The problem ::
Down to the last line, print the data that follows exactly, without its pictures.

[Change detection data]
================================

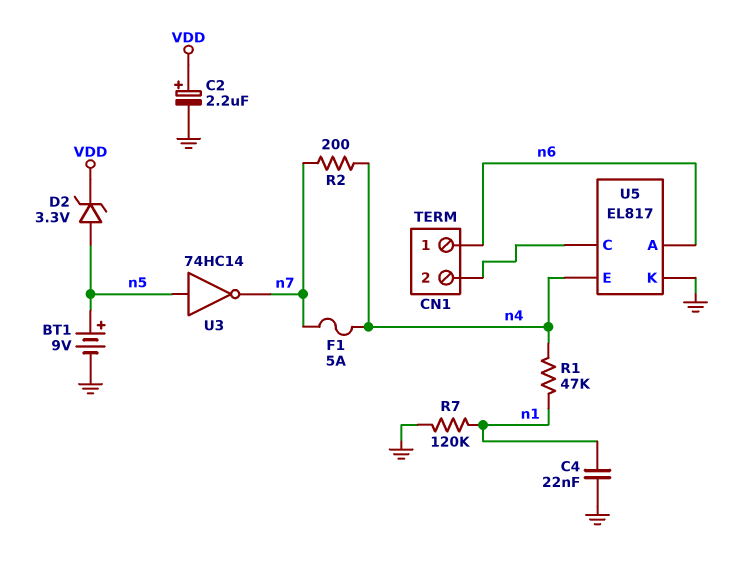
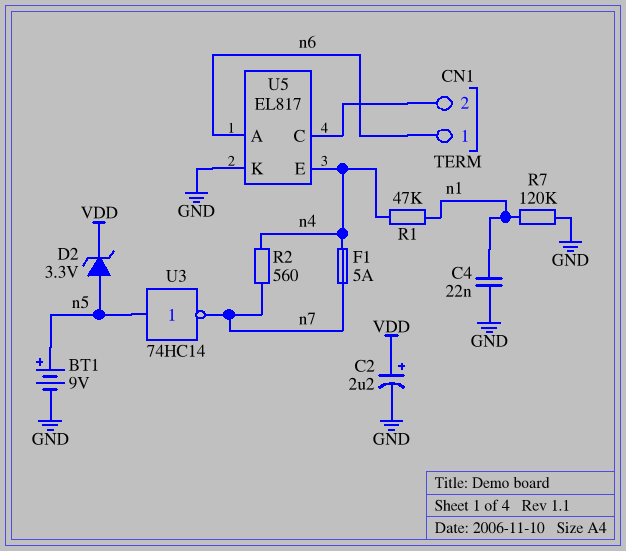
R2: 200 (n4, n7) -> 560 (n4, n7)

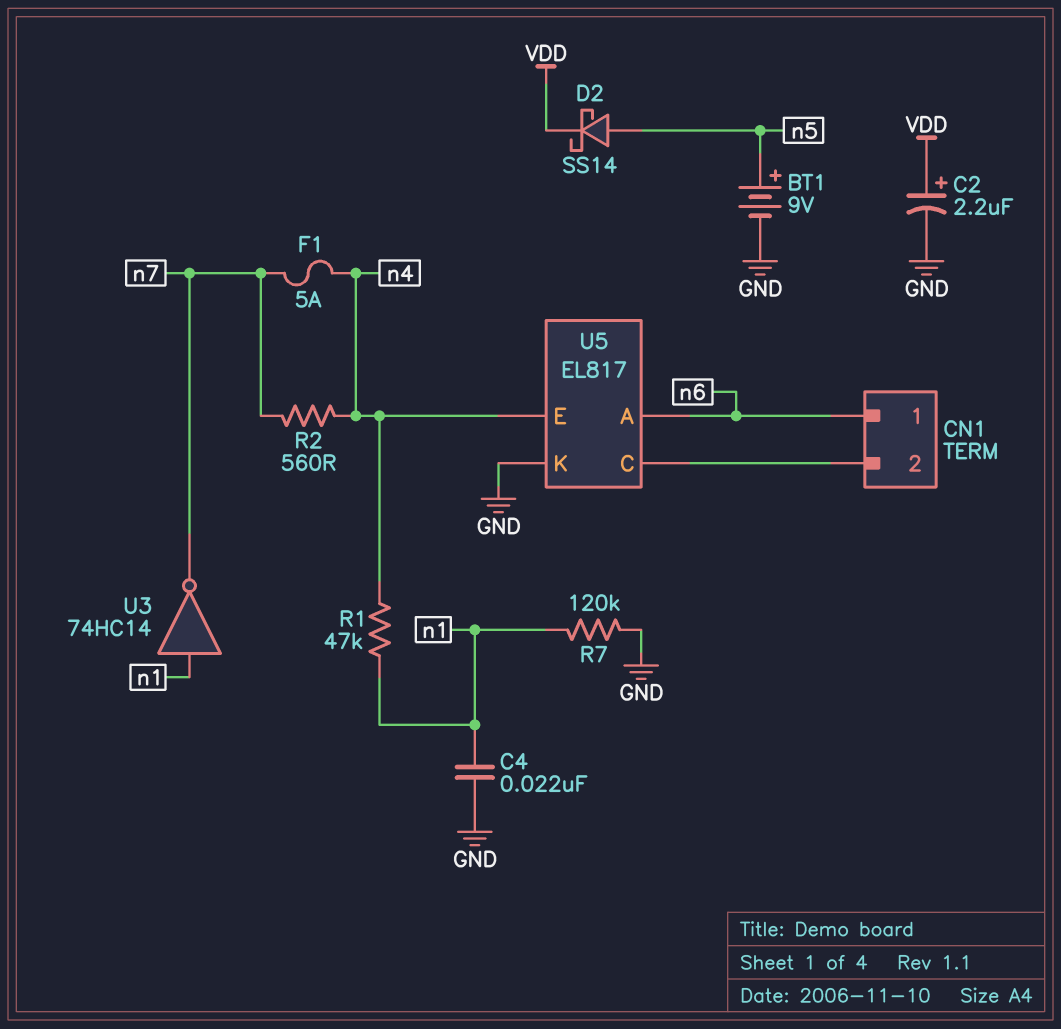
D2: zener 3.3V (A n5, K VDD) -> schottky SS14 (A n5, K VDD)
U3: NOT 74HC14 (in n5, out n7) -> NOT 74HC14 (in n1, out n7)

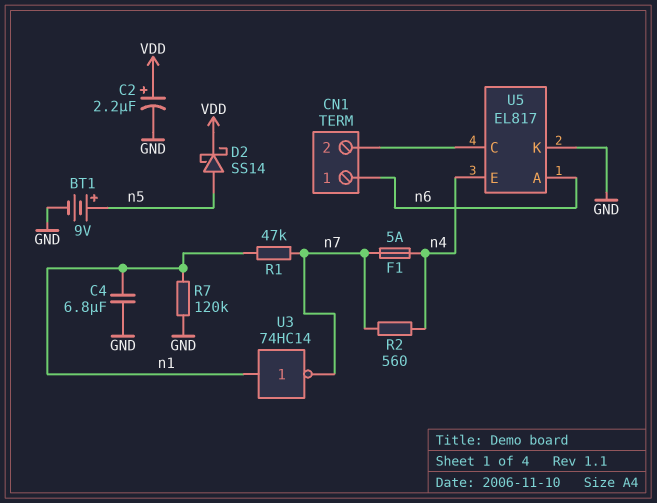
C4: 22nF (GND, n1) -> 6.8uF (GND, n1)
R1: 47k (n1, n4) -> 47k (n1, n7)

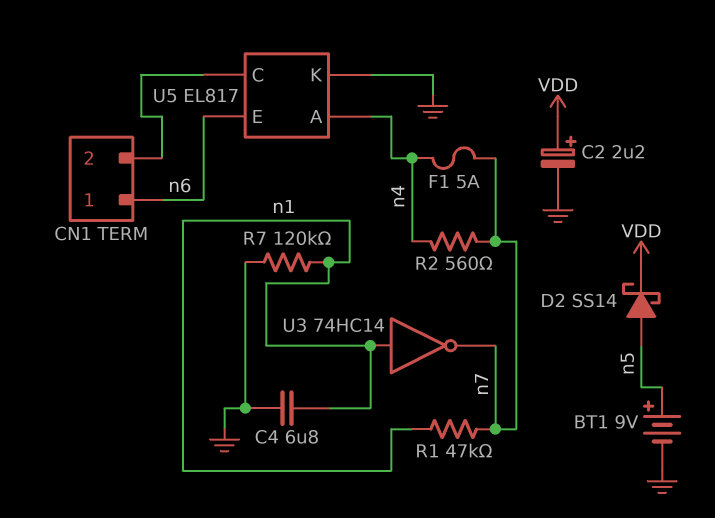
U5 pin A: n6 -> n4
U5 pin E: n4 -> n6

================================

Exercise result ::
R2: 200 (n4, n7) -> 560 (n4, n7)

D2: zener 3.3V (A n5, K VDD) -> schottky SS14 (A n5, K VDD)
U3: NOT 74HC14 (in n5, out n7) -> NOT 74HC14 (in n1, out n7)

C4: 22nF (GND, n1) -> 6.8uF (GND, n1)
R1: 47k (n1, n4) -> 47k (n1, n7)

U5 pin A: n6 -> n4
U5 pin E: n4 -> n6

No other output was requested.